Please retype every record below exactly, leaving the pictures out.

▸ Data provided:
+ + + + + + +

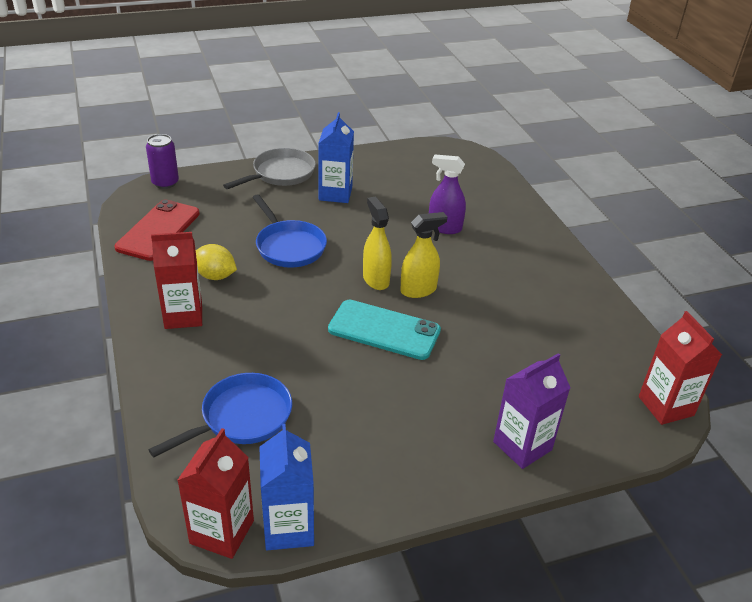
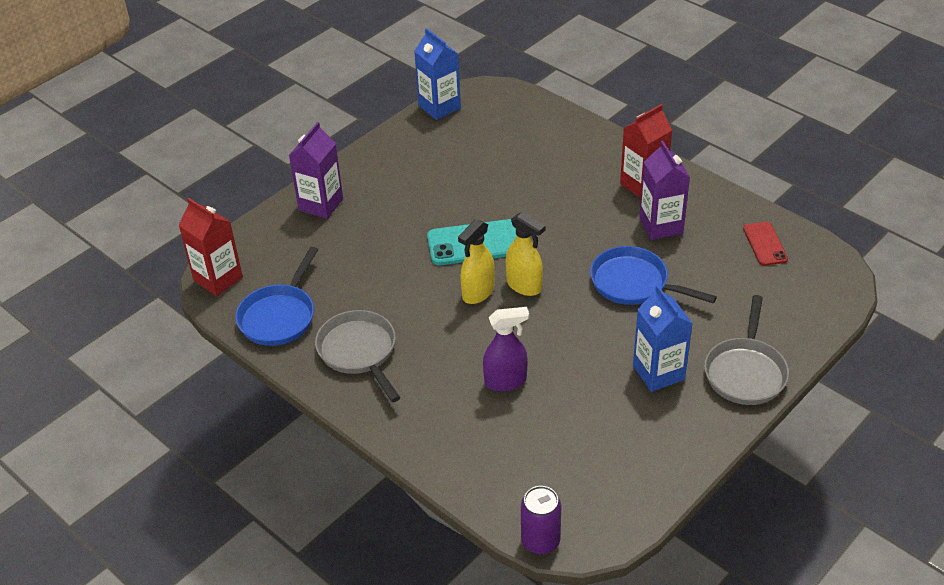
camera: 155 degrees right, 5 degrees up
(158, 230) = (765, 244): red phone -> red phone, size x0.58
(165, 183) = (838, 298): purple can -> purple can (540, 541)
(215, 276) = (661, 226): yellow lemon -> purple carton
(222, 532) = (474, 91): red carton -> none
(241, 418) = (523, 143): blue pan -> blue pan (279, 316)
(547, 288) = (359, 352): none -> grey pan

+ + + + + + +

▸ Answer space:
camera: 155 degrees right, 5 degrees up
(158, 230) = (765, 244): red phone -> red phone, size x0.58
(165, 183) = (838, 298): purple can -> purple can (540, 541)
(215, 276) = (661, 226): yellow lemon -> purple carton
(222, 532) = (474, 91): red carton -> none
(241, 418) = (523, 143): blue pan -> blue pan (279, 316)
(547, 288) = (359, 352): none -> grey pan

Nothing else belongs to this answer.